Activity
Transcribe, word for word, only the lines from the one containing "red key: 3 -> 5" through the end of the material below. Pictures stay out.

+++ Data extracts

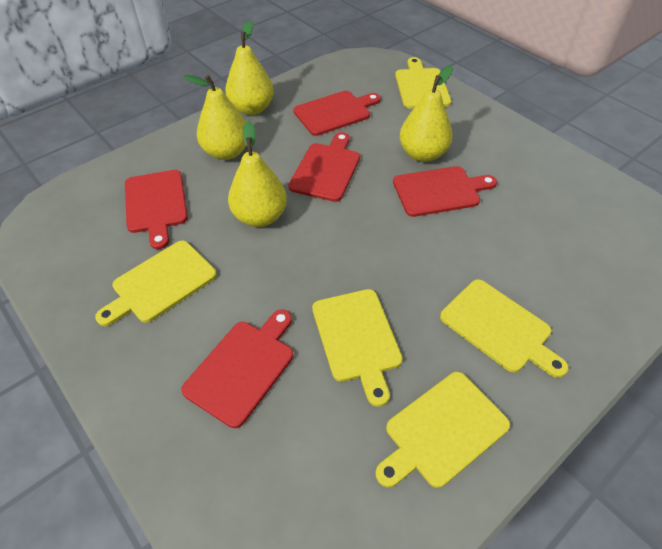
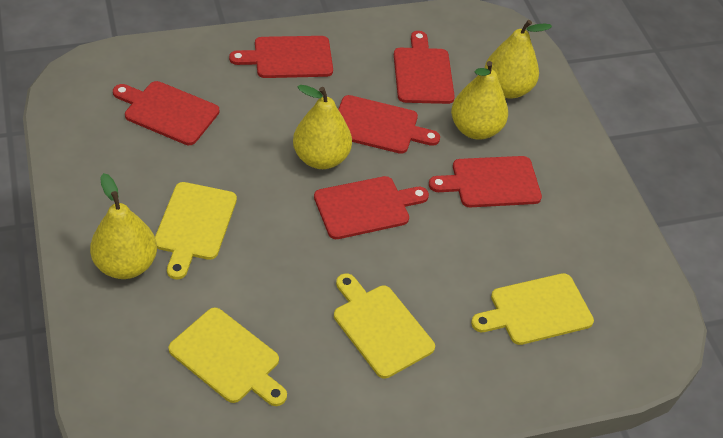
red cutting board: 5 -> 6
yellow cutting board: 5 -> 4

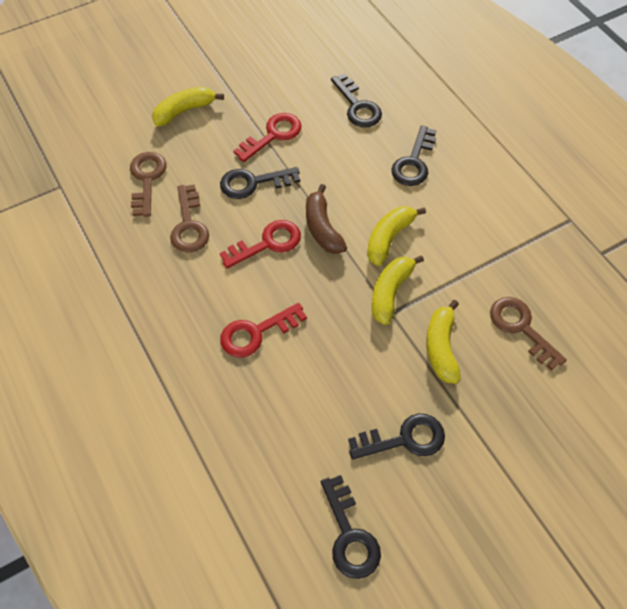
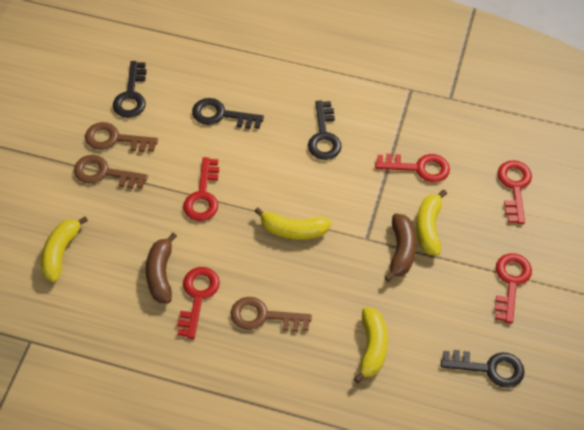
black key: 5 -> 4
brown banana: 1 -> 2
red key: 3 -> 5

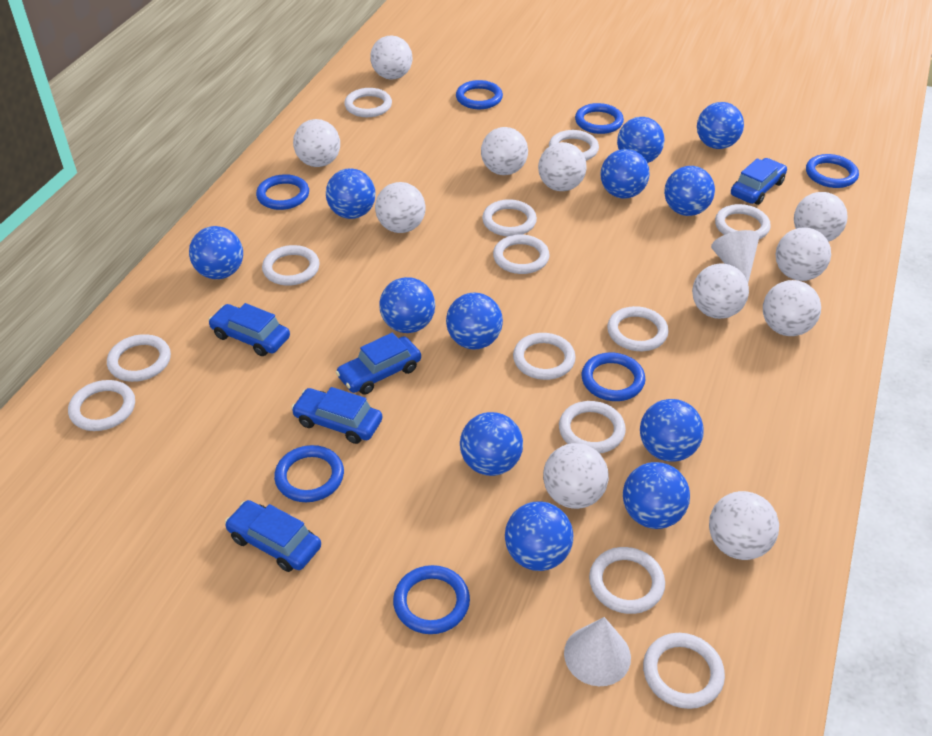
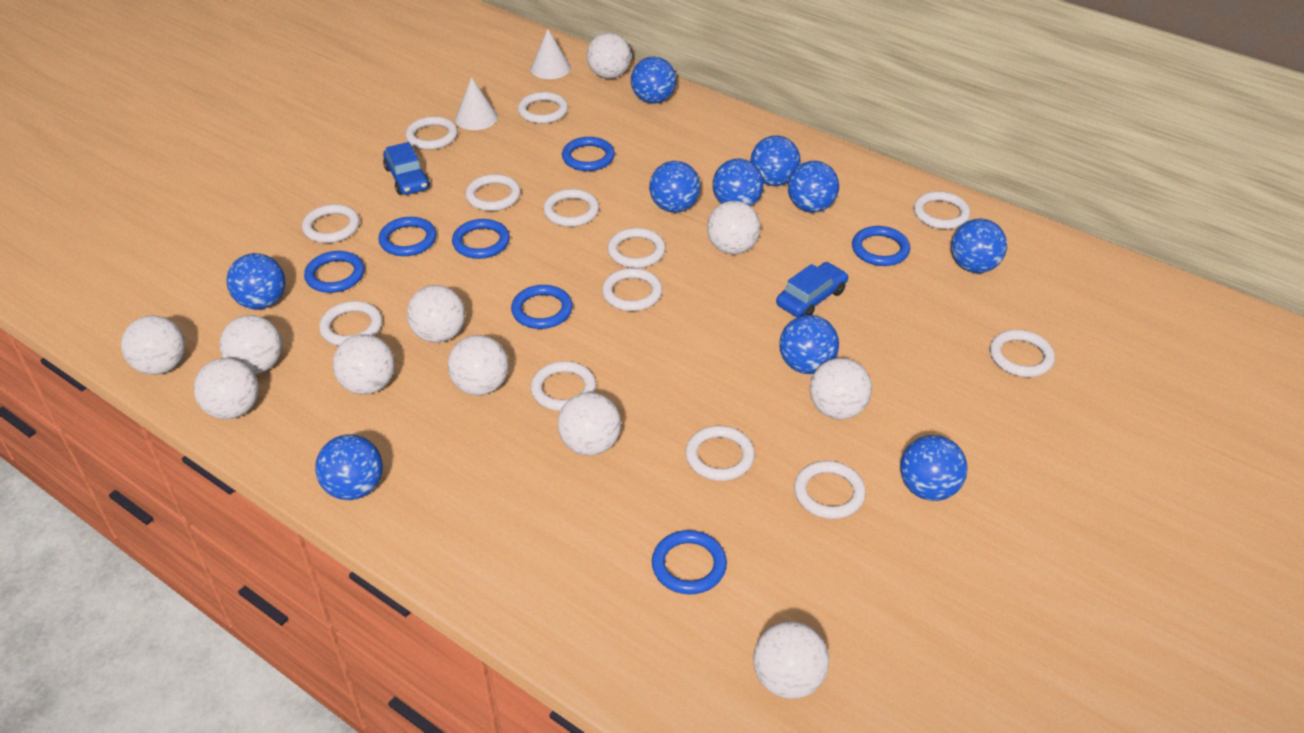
blue ball: 12 -> 10
blue car: 5 -> 2

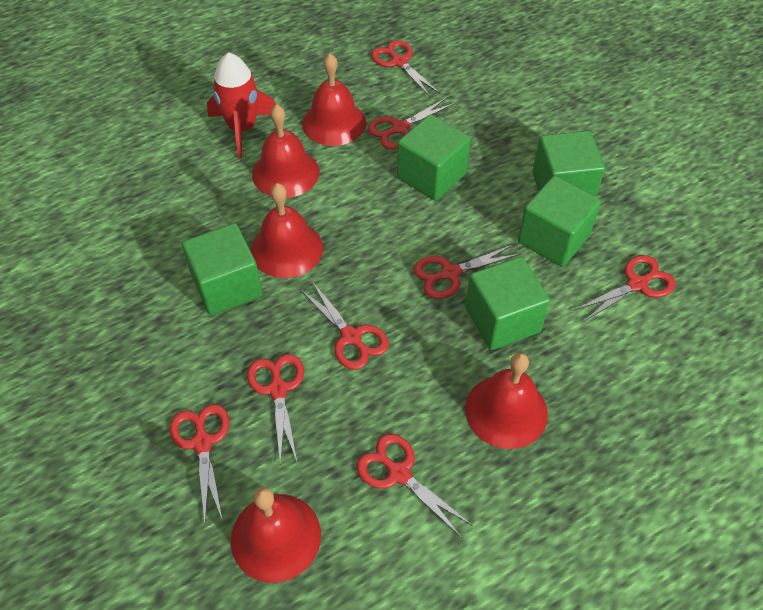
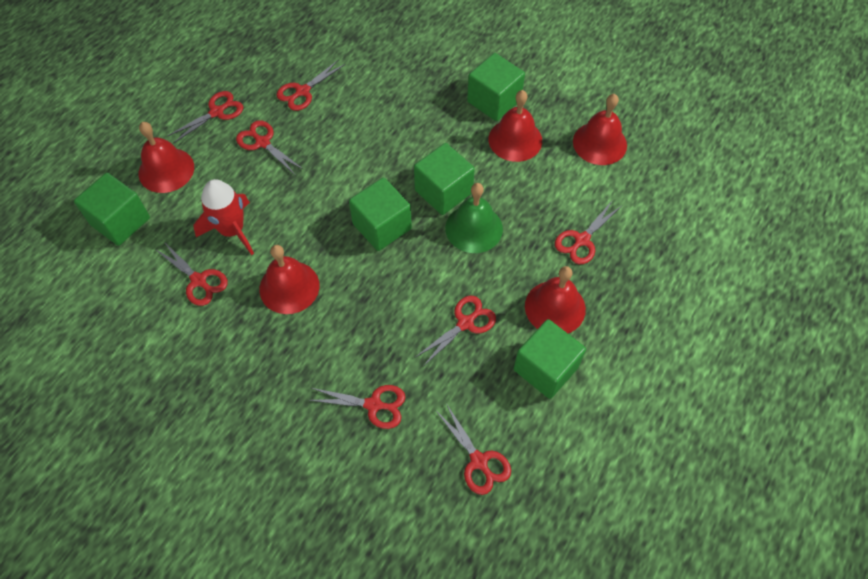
green bell: 0 -> 1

++++++

Written response
red key: 3 -> 5

blue ball: 12 -> 10
blue car: 5 -> 2

green bell: 0 -> 1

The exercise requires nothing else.